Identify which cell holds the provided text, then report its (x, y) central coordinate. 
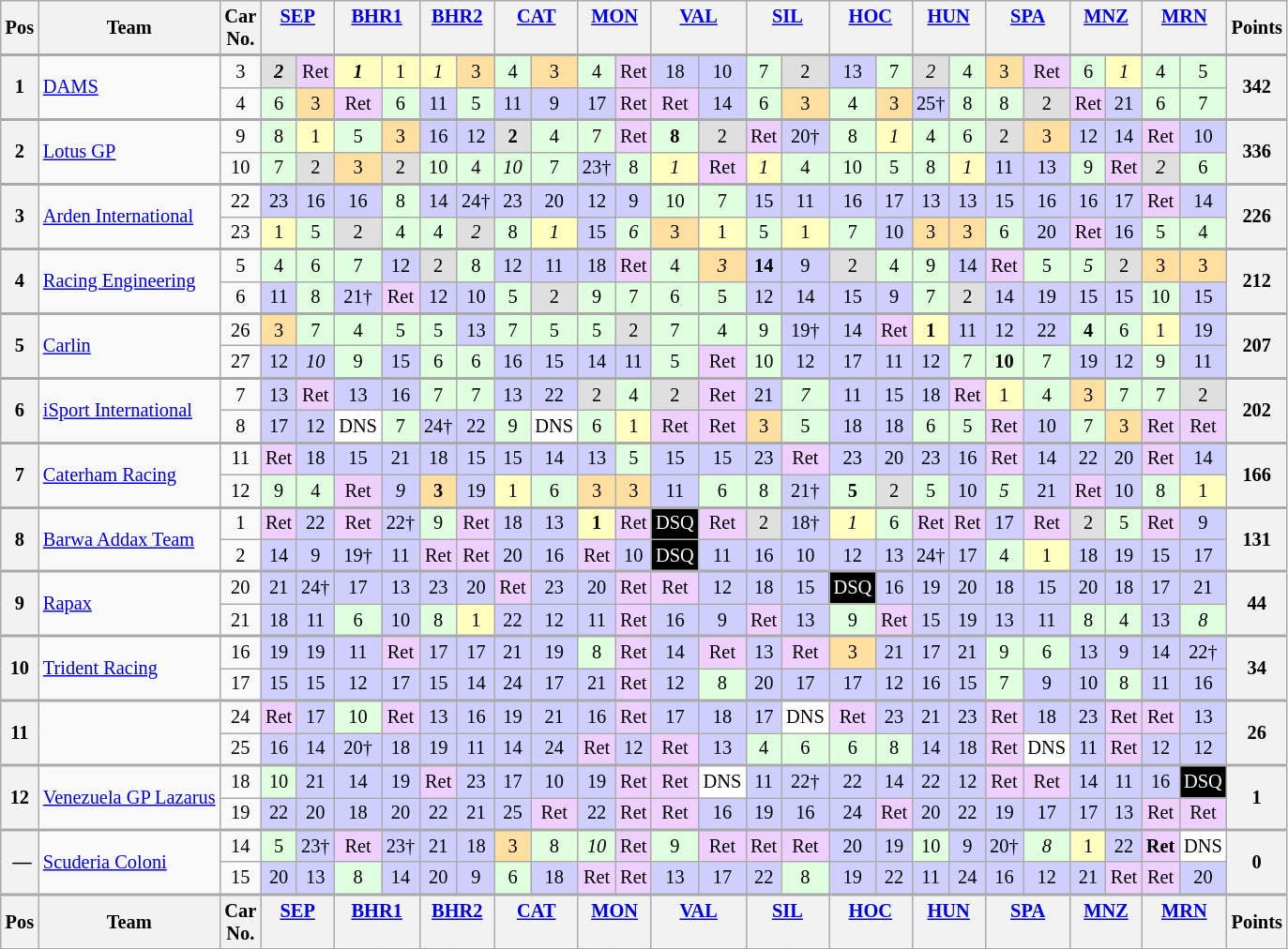
Arden International (129, 216)
34 (1257, 668)
342 (1257, 88)
iSport International (129, 411)
Caterham Racing (129, 475)
Lotus GP (129, 152)
Rapax (129, 604)
202 (1257, 411)
27 (240, 361)
— (20, 861)
336 (1257, 152)
18† (805, 523)
166 (1257, 475)
Carlin (129, 345)
131 (1257, 538)
DAMS (129, 88)
226 (1257, 216)
25† (931, 103)
Barwa Addax Team (129, 538)
Venezuela GP Lazarus (129, 797)
212 (1257, 281)
207 (1257, 345)
44 (1257, 604)
Racing Engineering (129, 281)
0 (1257, 861)
Scuderia Coloni (129, 861)
Trident Racing (129, 668)
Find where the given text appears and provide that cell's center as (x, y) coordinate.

● ● ●

◆ Set exercise ◆
Count the lines in the listing above that contain the string "Racing", matching case exactly. Give only the number.

◆ In response ◆
3